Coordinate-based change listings
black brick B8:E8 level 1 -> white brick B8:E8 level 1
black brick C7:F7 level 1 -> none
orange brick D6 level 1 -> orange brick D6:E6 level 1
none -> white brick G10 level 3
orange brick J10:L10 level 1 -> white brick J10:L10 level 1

_DIRECTIONS FOR THIS TASK_
Please write out the data again exactly as it stands.

_RESULT OF THIS TASK_
black brick B8:E8 level 1 -> white brick B8:E8 level 1
black brick C7:F7 level 1 -> none
orange brick D6 level 1 -> orange brick D6:E6 level 1
none -> white brick G10 level 3
orange brick J10:L10 level 1 -> white brick J10:L10 level 1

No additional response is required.